TASK: Write out the entries exactly, leaving out every picture.

STORED DATA:
__________________________________________________

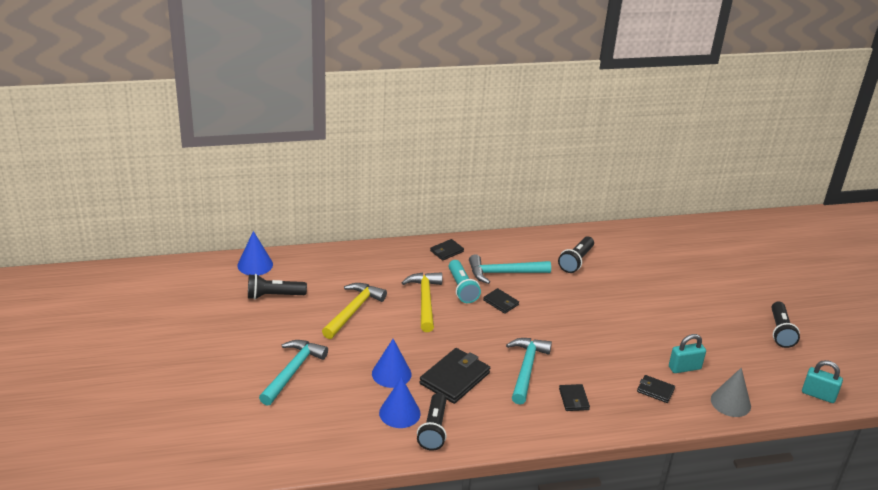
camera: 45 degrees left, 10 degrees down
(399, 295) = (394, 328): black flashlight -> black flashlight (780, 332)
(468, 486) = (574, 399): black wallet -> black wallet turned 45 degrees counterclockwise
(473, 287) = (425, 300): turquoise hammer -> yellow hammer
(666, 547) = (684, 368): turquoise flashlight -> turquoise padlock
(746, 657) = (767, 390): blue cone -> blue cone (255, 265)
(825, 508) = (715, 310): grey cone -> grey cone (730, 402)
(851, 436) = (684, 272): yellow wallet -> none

__________________________________________________

WORKED SOLUTION:
camera: 45 degrees left, 10 degrees down
(399, 295) = (394, 328): black flashlight -> black flashlight (780, 332)
(468, 486) = (574, 399): black wallet -> black wallet turned 45 degrees counterclockwise
(473, 287) = (425, 300): turquoise hammer -> yellow hammer
(666, 547) = (684, 368): turquoise flashlight -> turquoise padlock
(746, 657) = (767, 390): blue cone -> blue cone (255, 265)
(825, 508) = (715, 310): grey cone -> grey cone (730, 402)
(851, 436) = (684, 272): yellow wallet -> none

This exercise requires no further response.